■ **WHAT YOU ARE ASKED TO DO**
Only the text should be kept: print every entry below exactly and leave each image out.

■ **EXERCISE INPUT**
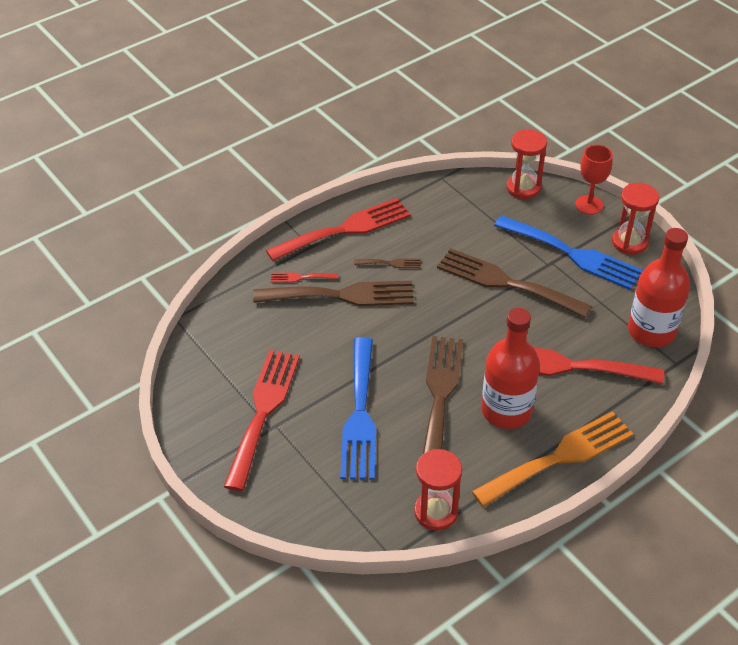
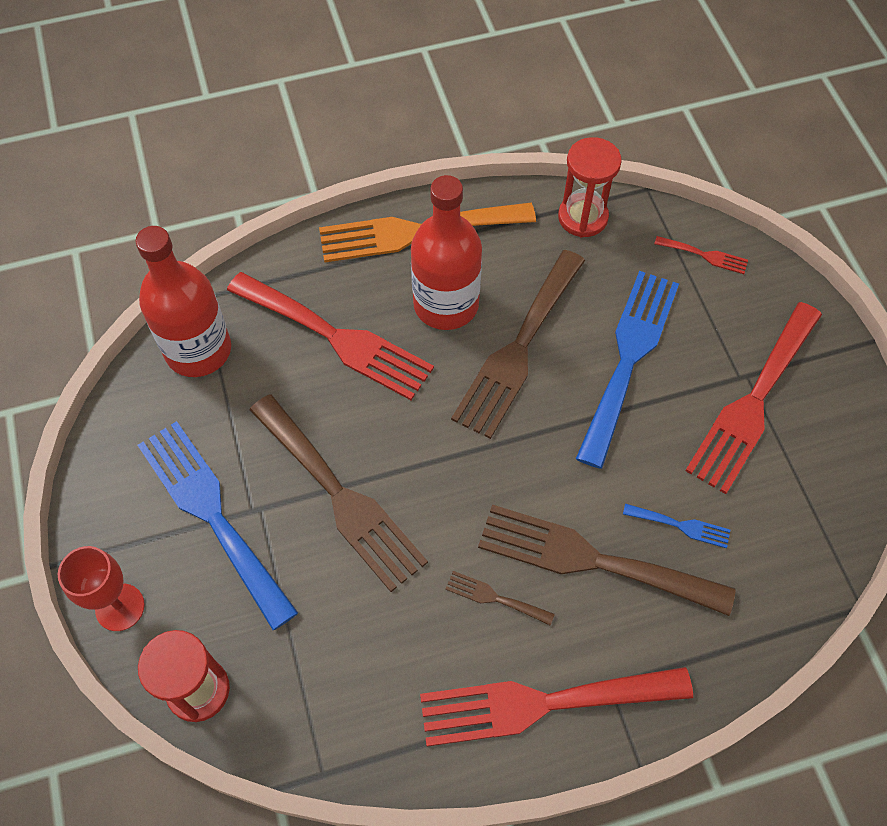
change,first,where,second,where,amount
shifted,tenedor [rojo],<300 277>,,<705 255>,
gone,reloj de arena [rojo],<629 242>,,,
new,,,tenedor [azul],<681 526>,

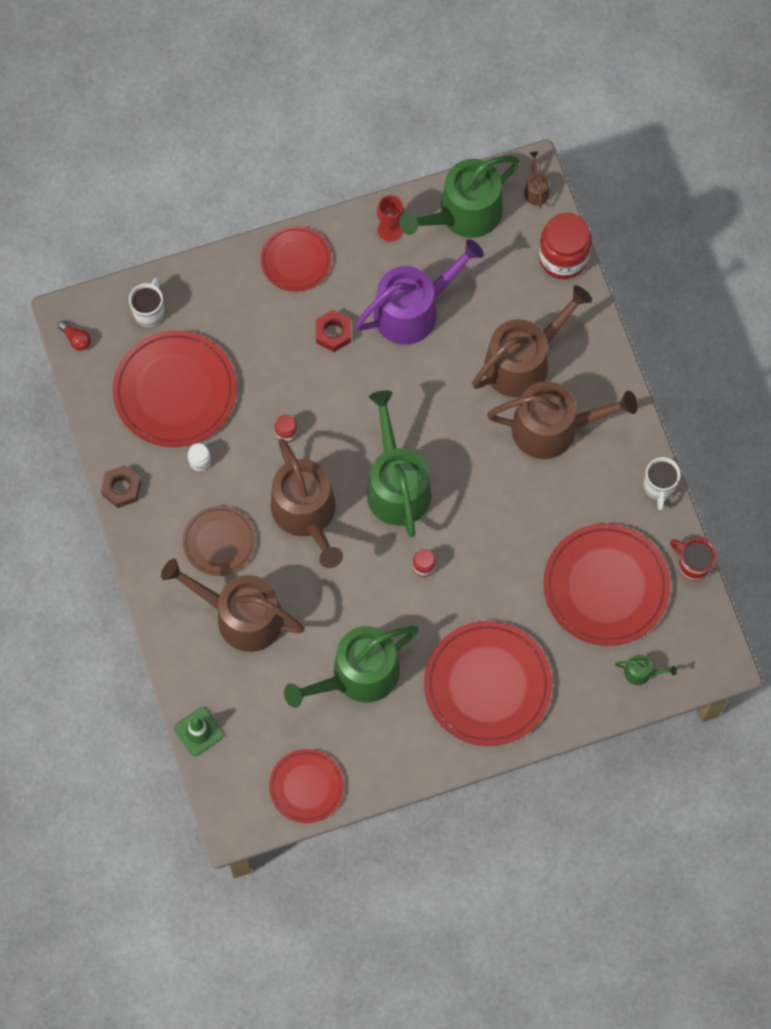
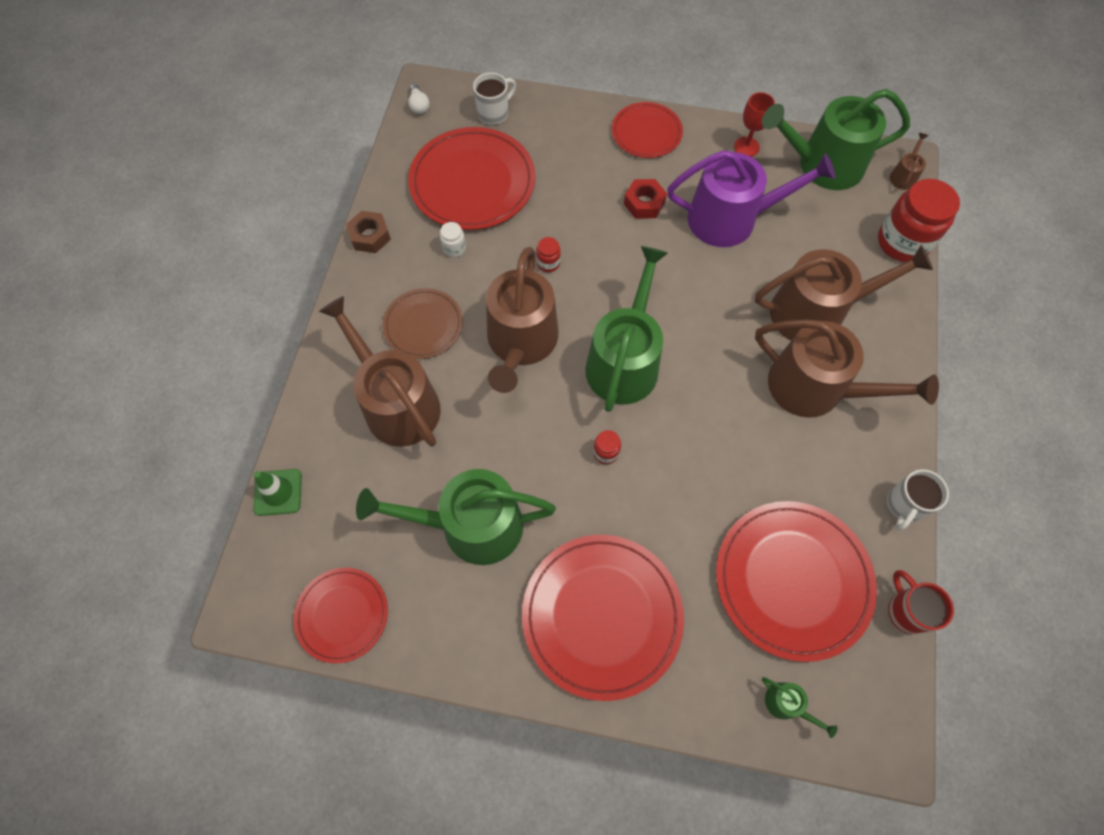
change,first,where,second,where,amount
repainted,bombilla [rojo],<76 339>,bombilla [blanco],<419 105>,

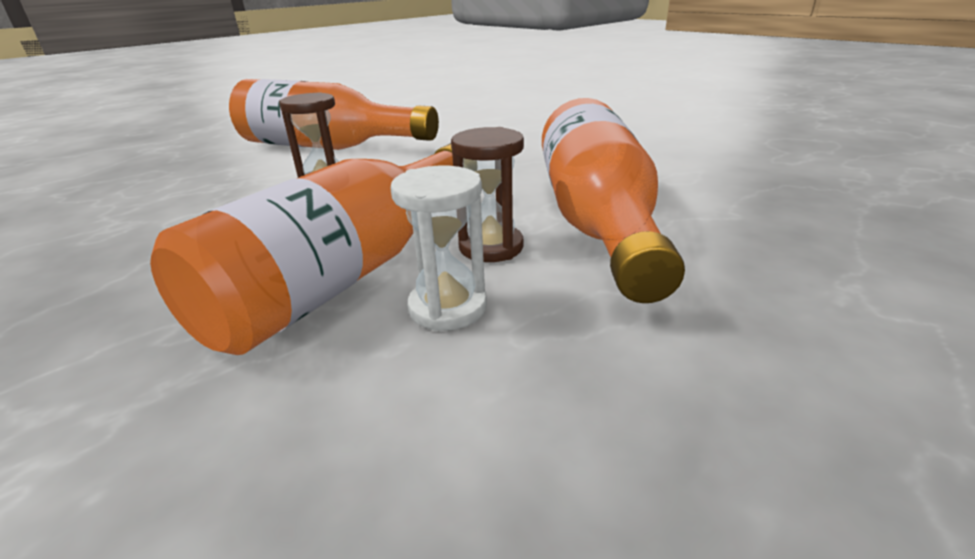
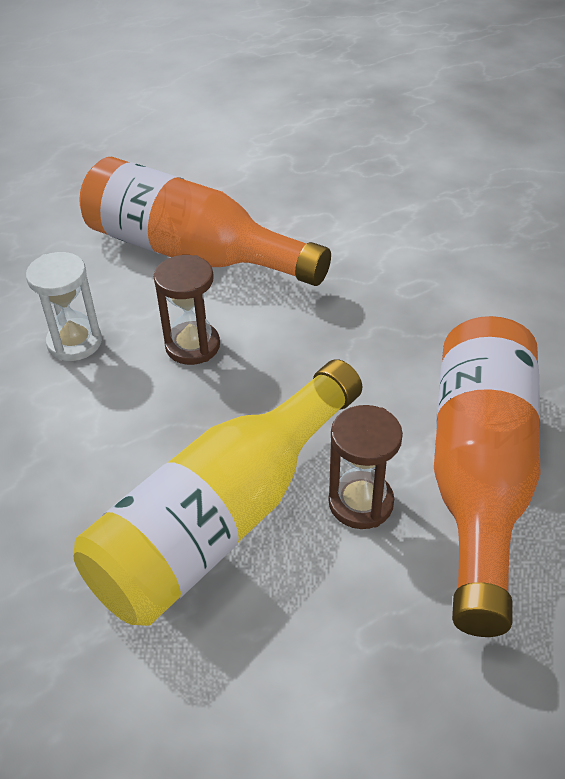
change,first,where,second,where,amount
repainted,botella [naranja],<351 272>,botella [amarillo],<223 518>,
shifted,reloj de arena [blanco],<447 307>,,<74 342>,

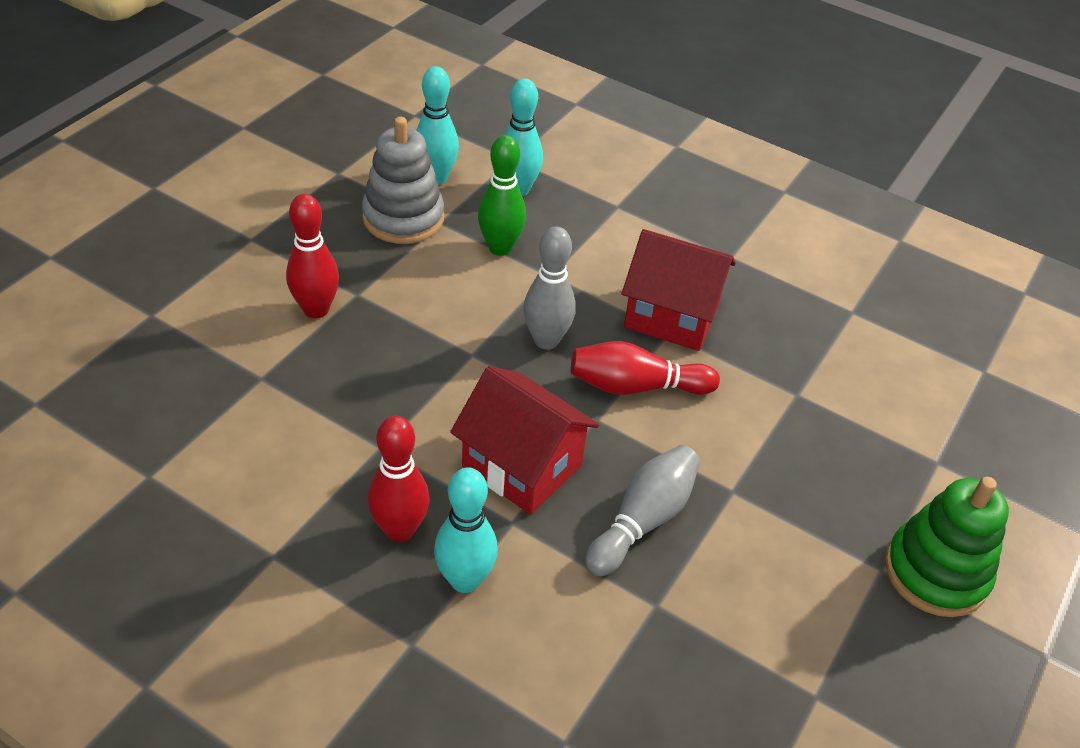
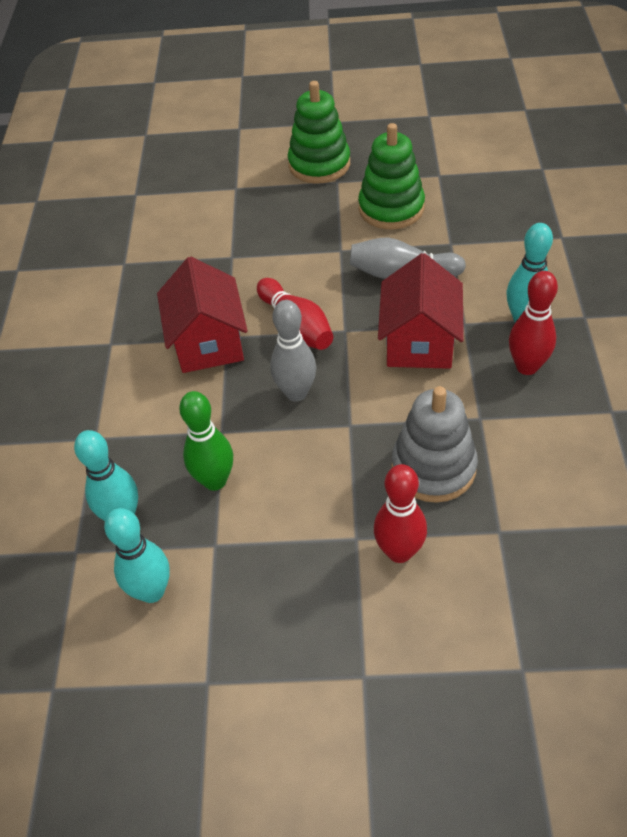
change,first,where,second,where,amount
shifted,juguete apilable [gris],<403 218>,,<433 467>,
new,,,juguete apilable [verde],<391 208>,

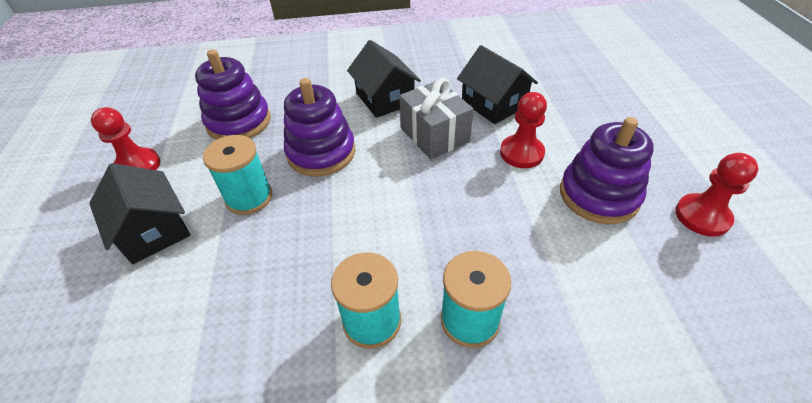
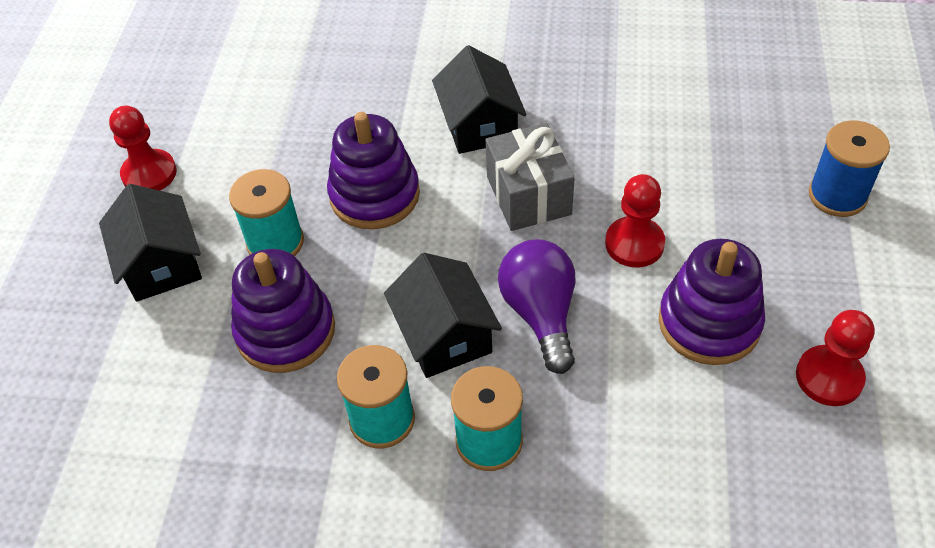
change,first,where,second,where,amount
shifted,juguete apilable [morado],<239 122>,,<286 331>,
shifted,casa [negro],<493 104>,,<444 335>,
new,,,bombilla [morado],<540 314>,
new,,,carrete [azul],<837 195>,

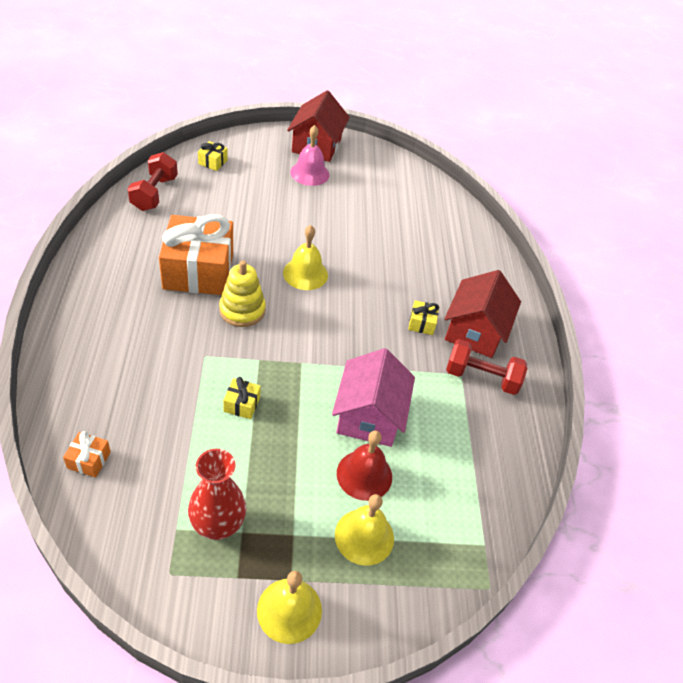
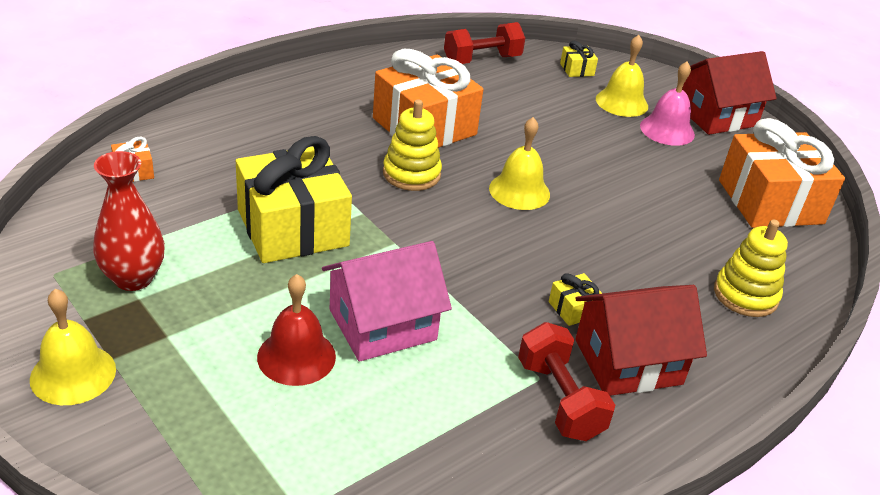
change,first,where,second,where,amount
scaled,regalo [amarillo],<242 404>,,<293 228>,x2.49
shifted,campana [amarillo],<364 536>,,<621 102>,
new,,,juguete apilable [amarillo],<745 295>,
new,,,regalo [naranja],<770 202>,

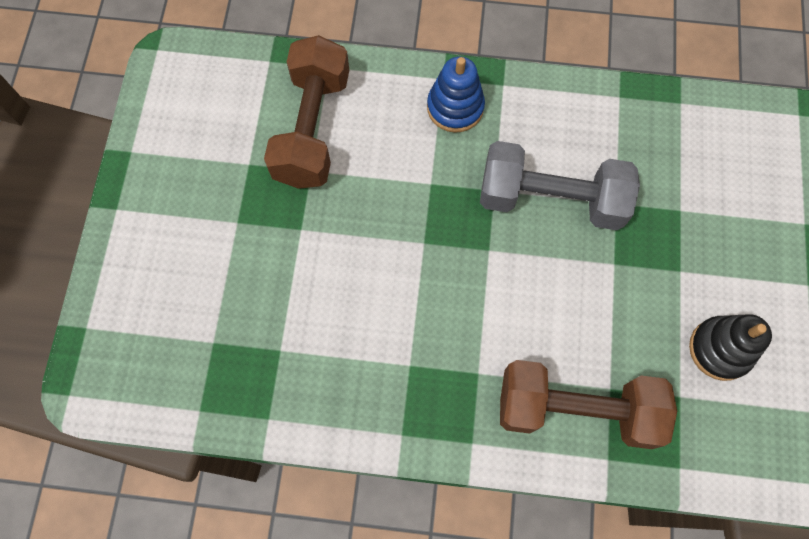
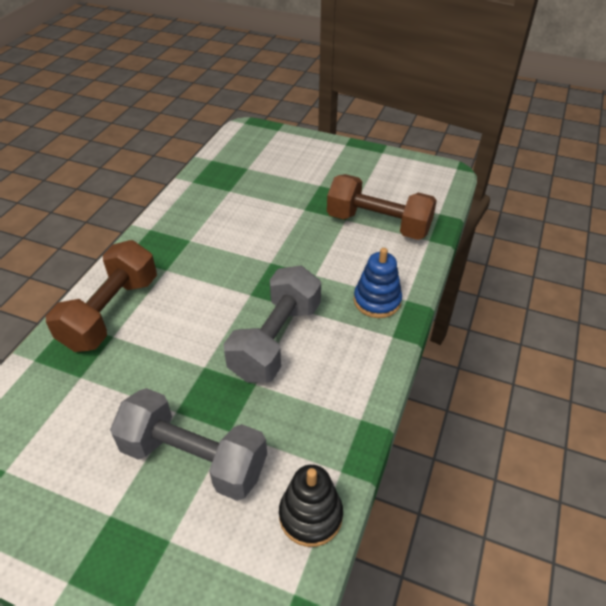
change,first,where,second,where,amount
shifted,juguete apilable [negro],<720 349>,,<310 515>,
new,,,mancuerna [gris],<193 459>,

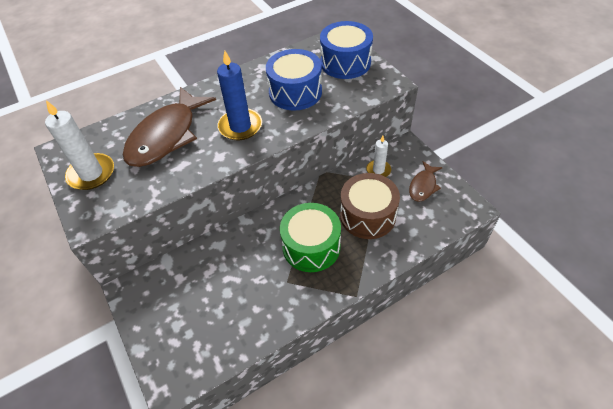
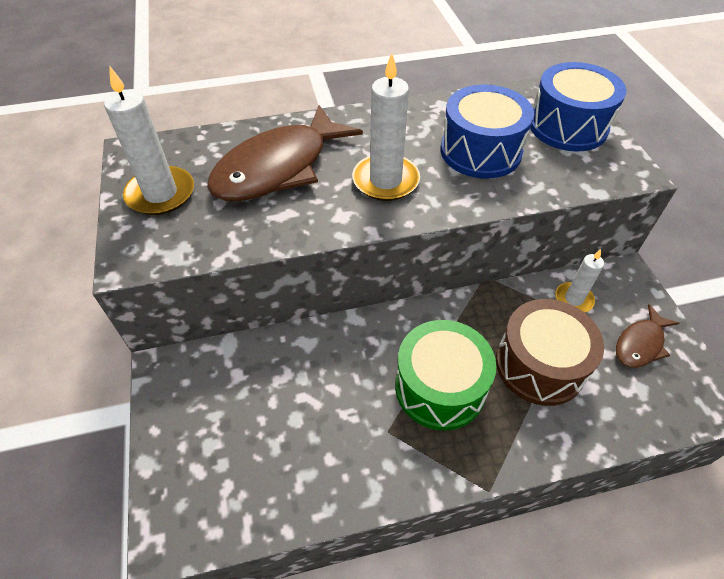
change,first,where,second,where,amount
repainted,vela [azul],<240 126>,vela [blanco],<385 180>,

■ **ANSWER**
change,first,where,second,where,amount
shifted,tenedor [rojo],<300 277>,,<705 255>,
gone,reloj de arena [rojo],<629 242>,,,
new,,,tenedor [azul],<681 526>,

change,first,where,second,where,amount
repainted,bombilla [rojo],<76 339>,bombilla [blanco],<419 105>,

change,first,where,second,where,amount
repainted,botella [naranja],<351 272>,botella [amarillo],<223 518>,
shifted,reloj de arena [blanco],<447 307>,,<74 342>,

change,first,where,second,where,amount
shifted,juguete apilable [gris],<403 218>,,<433 467>,
new,,,juguete apilable [verde],<391 208>,

change,first,where,second,where,amount
shifted,juguete apilable [morado],<239 122>,,<286 331>,
shifted,casa [negro],<493 104>,,<444 335>,
new,,,bombilla [morado],<540 314>,
new,,,carrete [azul],<837 195>,

change,first,where,second,where,amount
scaled,regalo [amarillo],<242 404>,,<293 228>,x2.49
shifted,campana [amarillo],<364 536>,,<621 102>,
new,,,juguete apilable [amarillo],<745 295>,
new,,,regalo [naranja],<770 202>,

change,first,where,second,where,amount
shifted,juguete apilable [negro],<720 349>,,<310 515>,
new,,,mancuerna [gris],<193 459>,

change,first,where,second,where,amount
repainted,vela [azul],<240 126>,vela [blanco],<385 180>,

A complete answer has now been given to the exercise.